WHAT YOU NEED TO DO: Write every line below out again, exactly as given, but leave out the pictures.
[Opening DATASET EXCERPTS section]
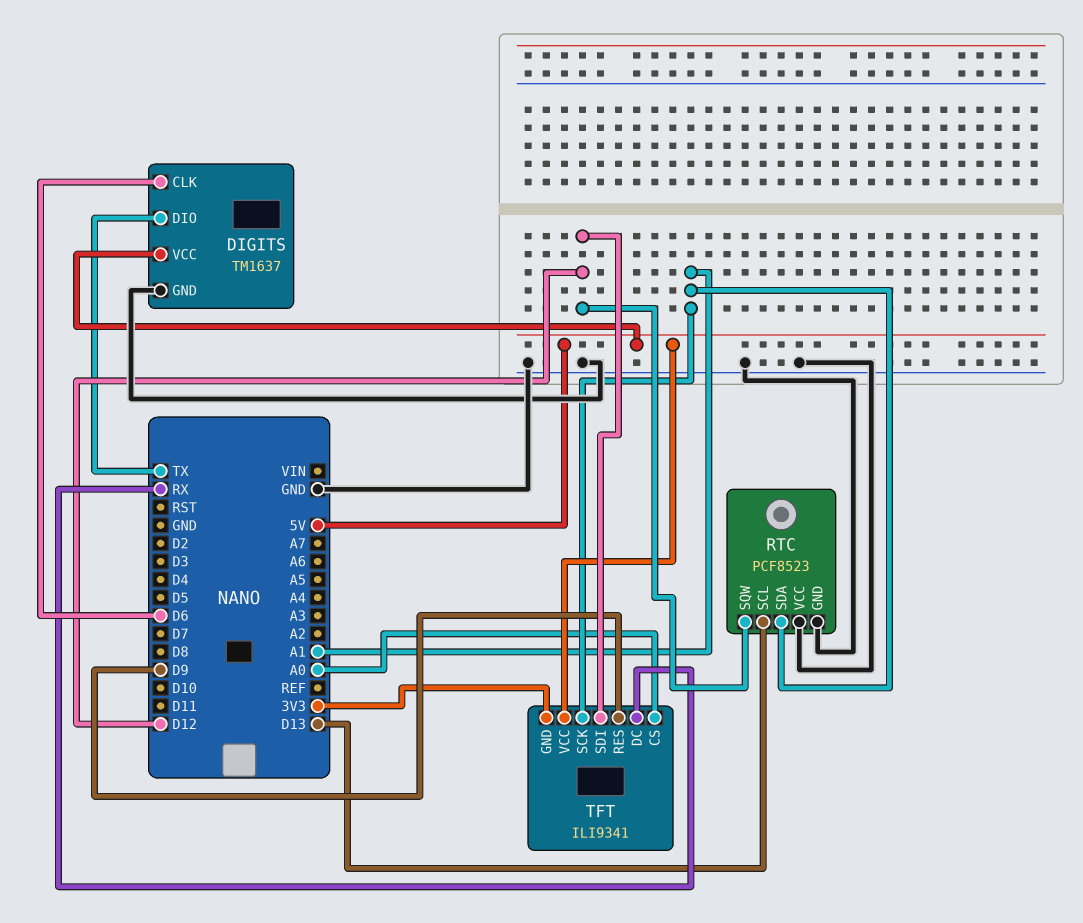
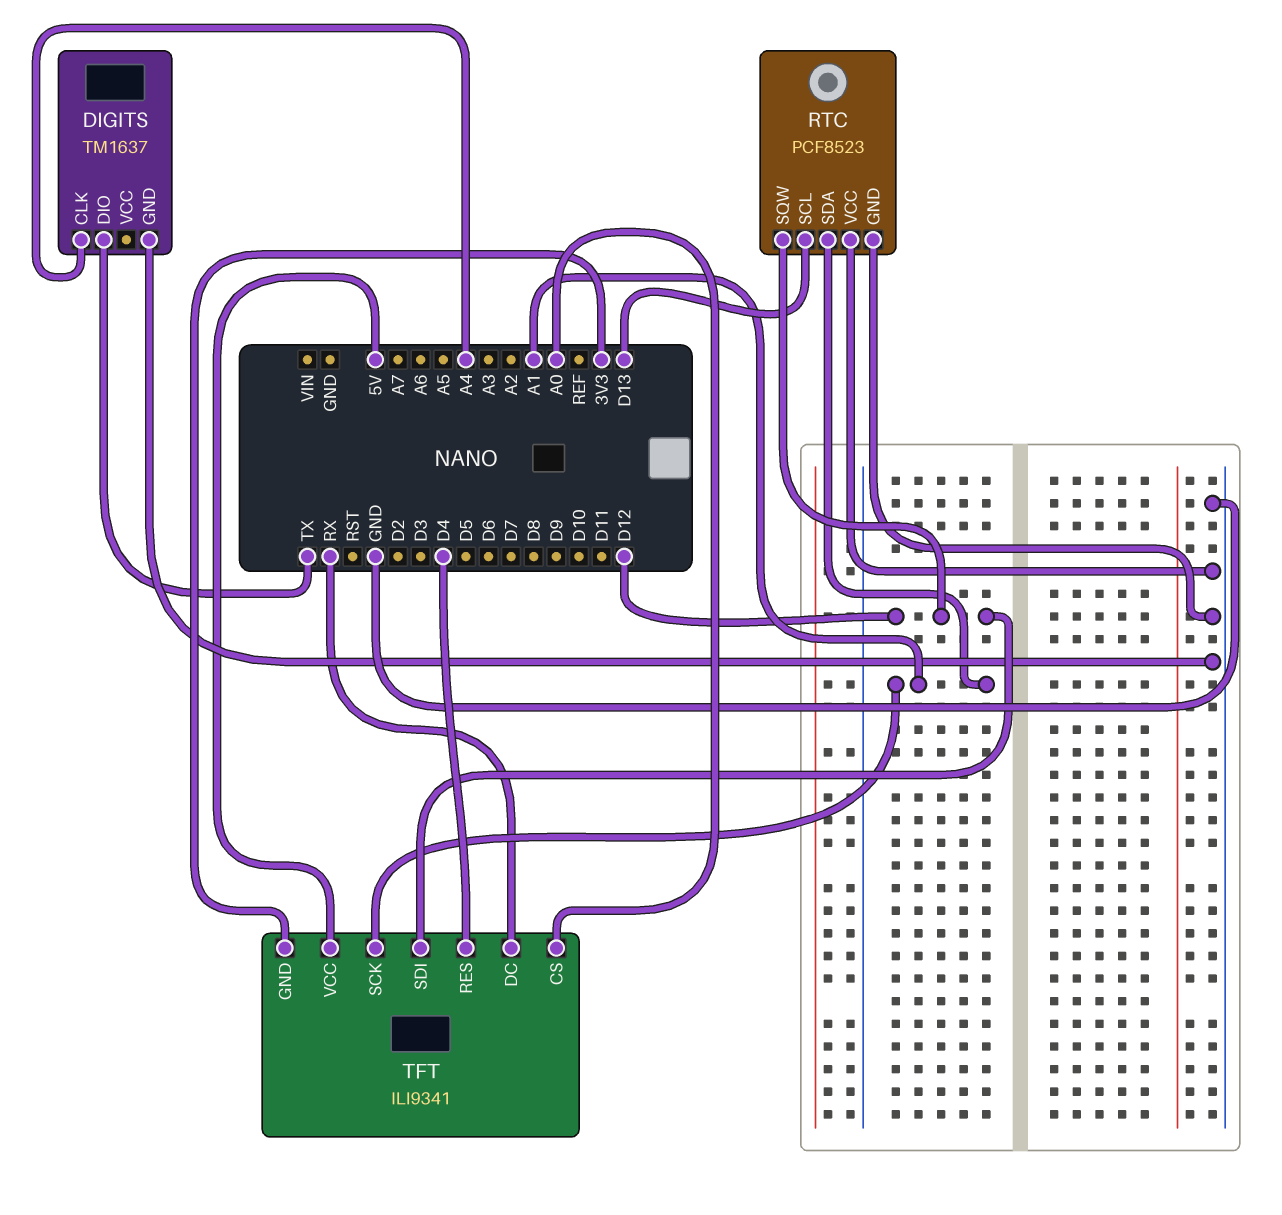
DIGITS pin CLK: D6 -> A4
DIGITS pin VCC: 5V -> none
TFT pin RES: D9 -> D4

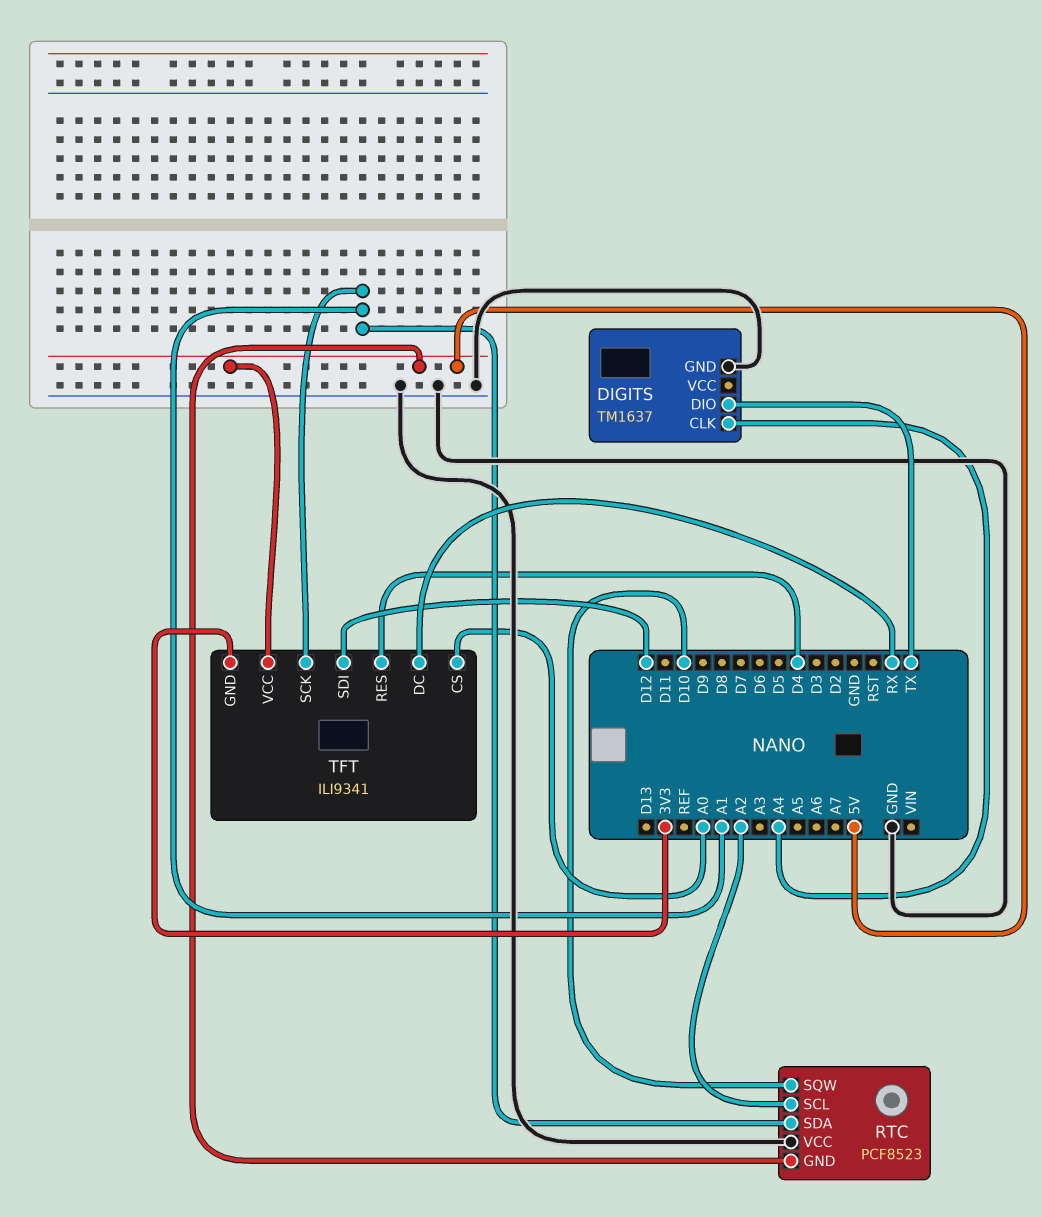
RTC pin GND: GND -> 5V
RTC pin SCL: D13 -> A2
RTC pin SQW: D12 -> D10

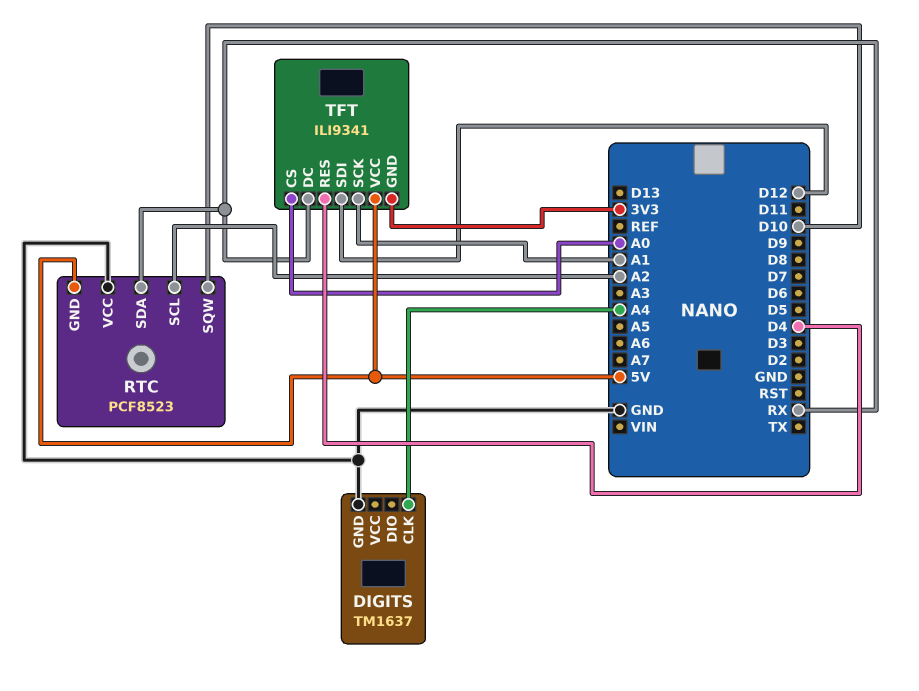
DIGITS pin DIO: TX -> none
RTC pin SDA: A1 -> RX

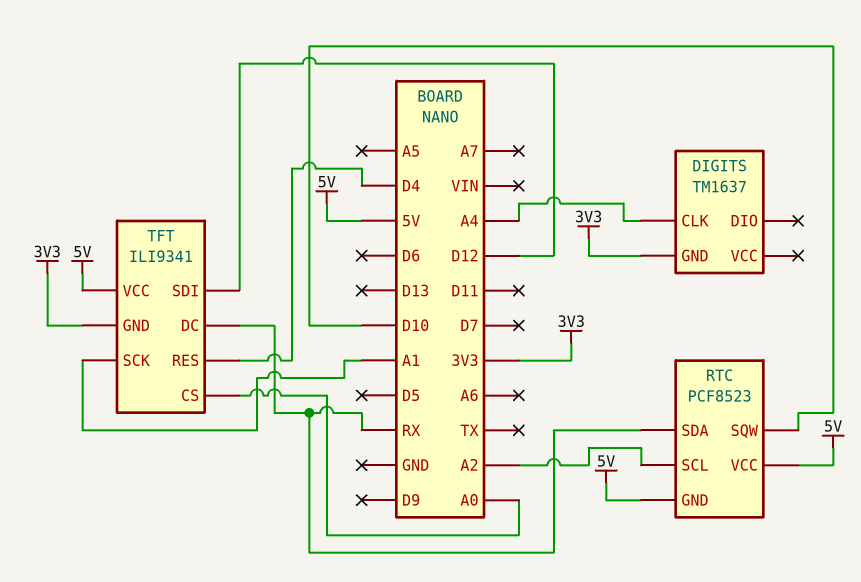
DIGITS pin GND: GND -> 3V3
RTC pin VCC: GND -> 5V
[Closing DATASET EXCERPTS section]
FINISHED EXERCISE:
DIGITS pin CLK: D6 -> A4
DIGITS pin VCC: 5V -> none
TFT pin RES: D9 -> D4

RTC pin GND: GND -> 5V
RTC pin SCL: D13 -> A2
RTC pin SQW: D12 -> D10

DIGITS pin DIO: TX -> none
RTC pin SDA: A1 -> RX

DIGITS pin GND: GND -> 3V3
RTC pin VCC: GND -> 5V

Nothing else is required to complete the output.